**WHAT IS NEEDED**: Up to the line containing "orange cupcake: 2 -> 4", nothing is kept; from that line through the end of the data below, output every line exactly.
Start of MATERIALS PROVIDED
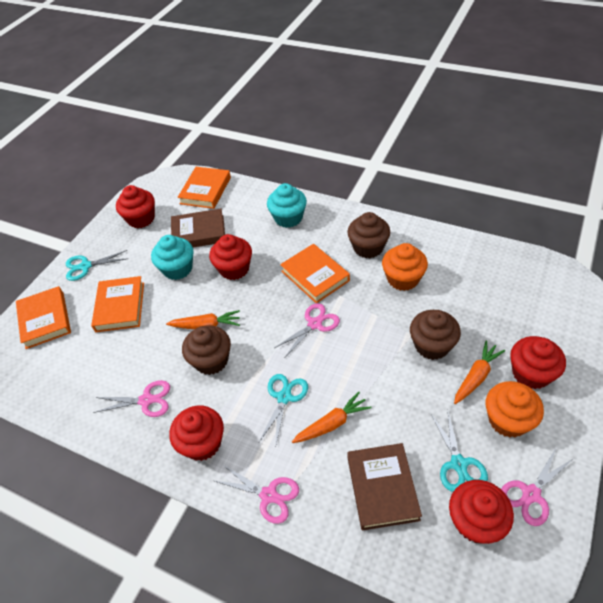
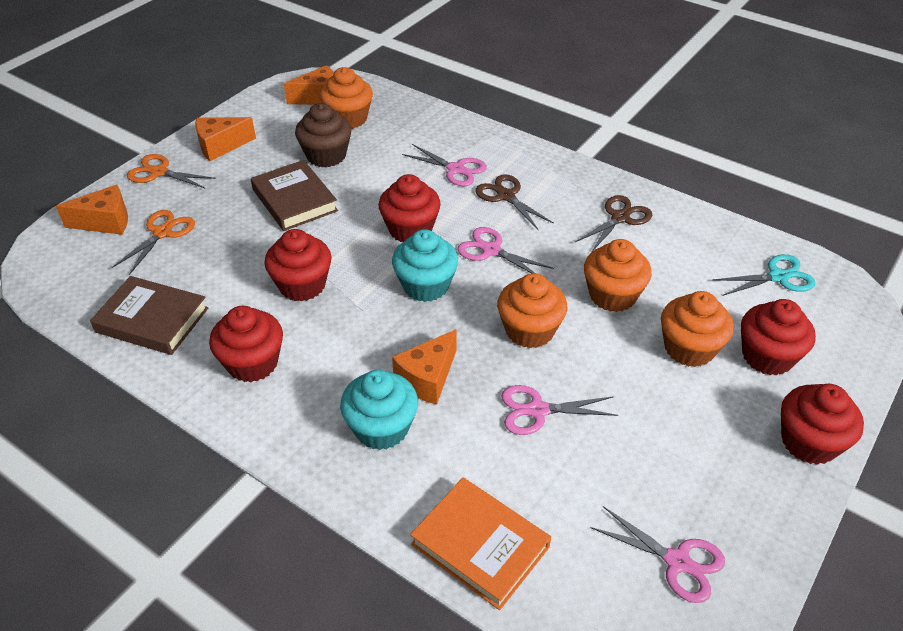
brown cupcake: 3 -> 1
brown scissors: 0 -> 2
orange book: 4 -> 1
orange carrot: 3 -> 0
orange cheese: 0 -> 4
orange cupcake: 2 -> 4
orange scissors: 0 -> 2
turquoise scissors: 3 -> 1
End of MATERIALS PROVIDED
**ANSWER TO THIS EXERCISE**:
orange cupcake: 2 -> 4
orange scissors: 0 -> 2
turquoise scissors: 3 -> 1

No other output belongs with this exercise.